Stored data entries
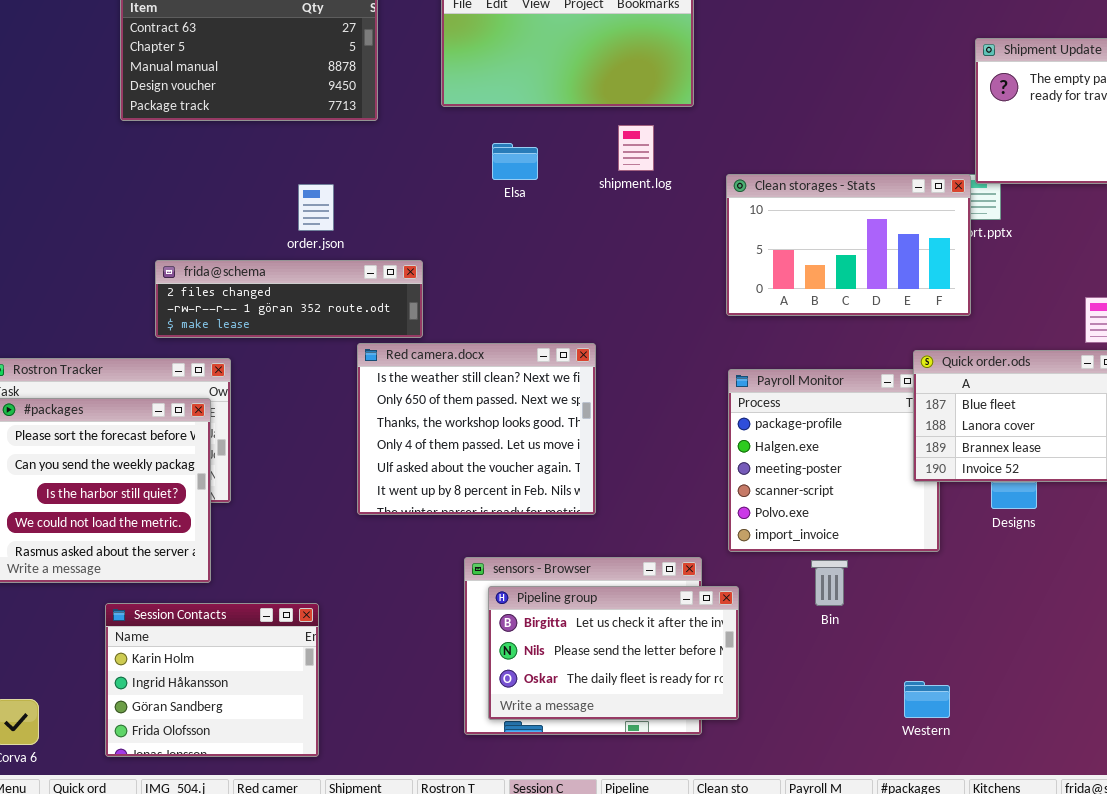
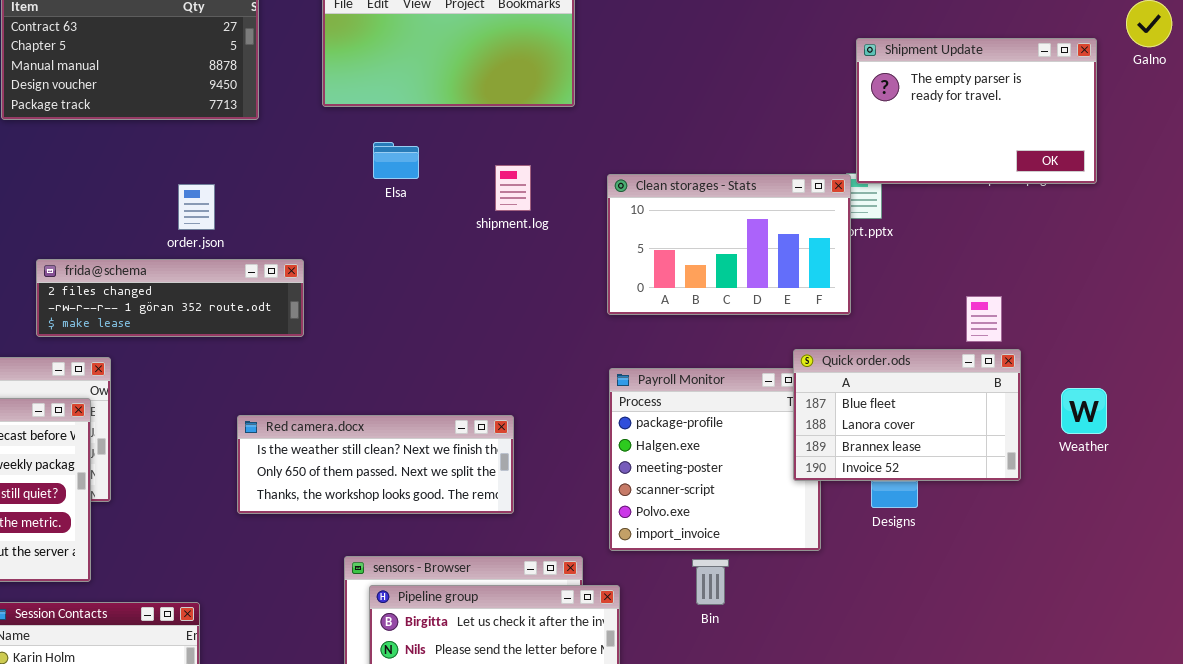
shipment.log: [618,125,654,171] -> [495,165,531,211], moved
Red camera.docx: [357,343,596,515] -> [237,415,514,514], resized

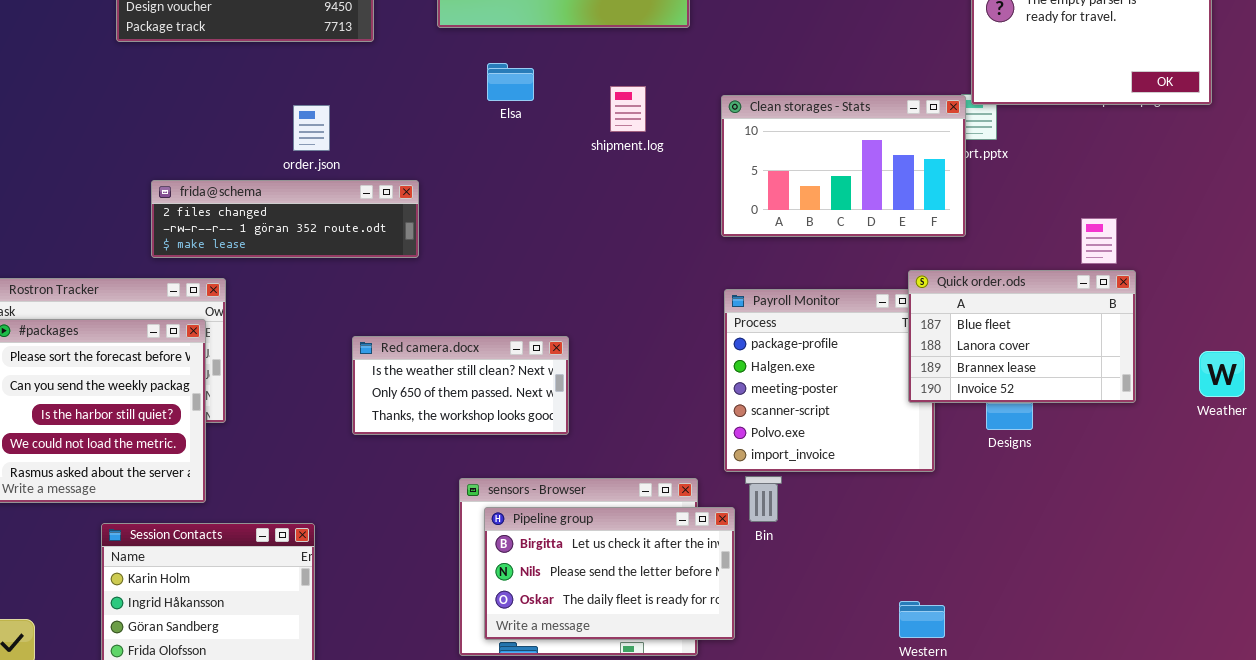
Weather: [1061,388,1107,434] -> [1199,351,1245,397], moved
Red camera.docx: [237,415,514,514] -> [352,336,569,435], resized
Bin: [692,559,729,605] -> [745,476,782,522], moved

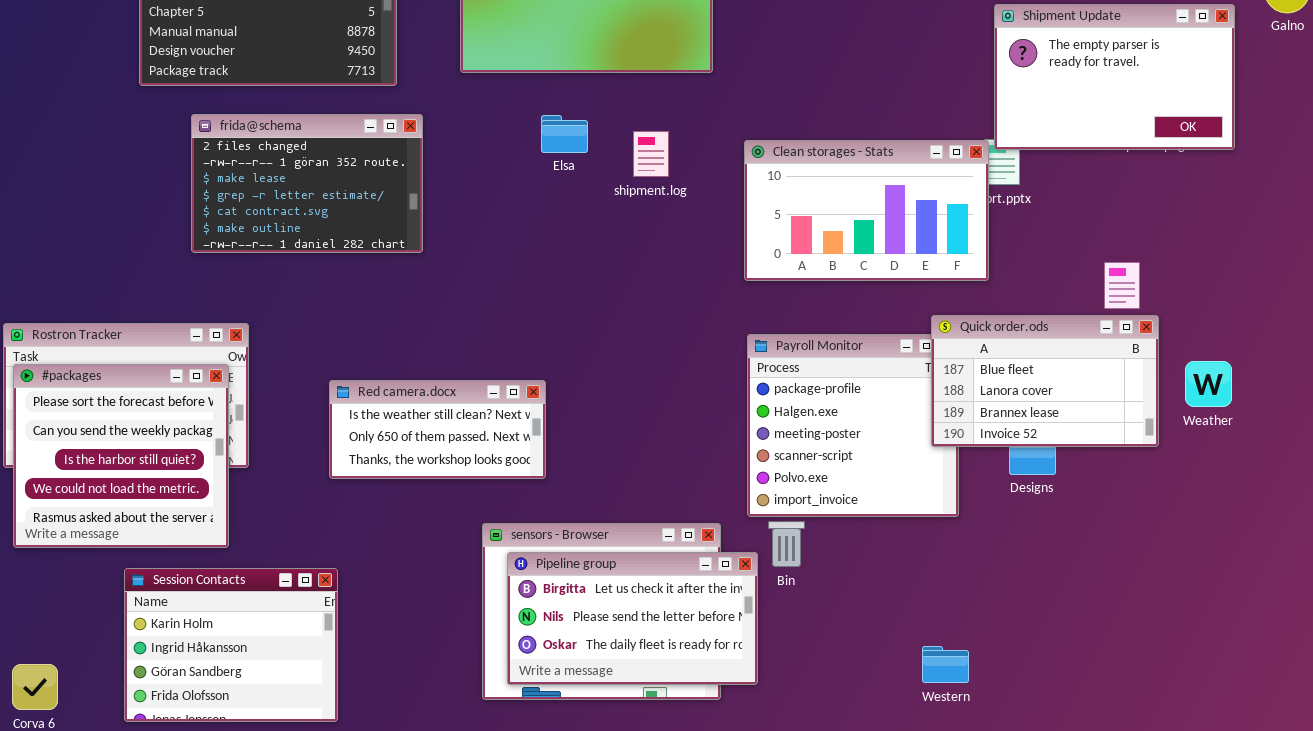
Elsa: [487,63,534,101] -> [541,115,588,153], moved
frida@schema: [151,180,419,258] -> [191,114,423,253], moved, resized
Red camera.docx: [352,336,569,435] -> [329,380,546,479], moved
Weather: [1199,351,1245,397] -> [1185,361,1232,407], moved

**What this task involves**
Match on "resized" and copy out every line of the entries that contains it.

**Finished task**
Red camera.docx: [357,343,596,515] -> [237,415,514,514], resized
Red camera.docx: [237,415,514,514] -> [352,336,569,435], resized
frida@schema: [151,180,419,258] -> [191,114,423,253], moved, resized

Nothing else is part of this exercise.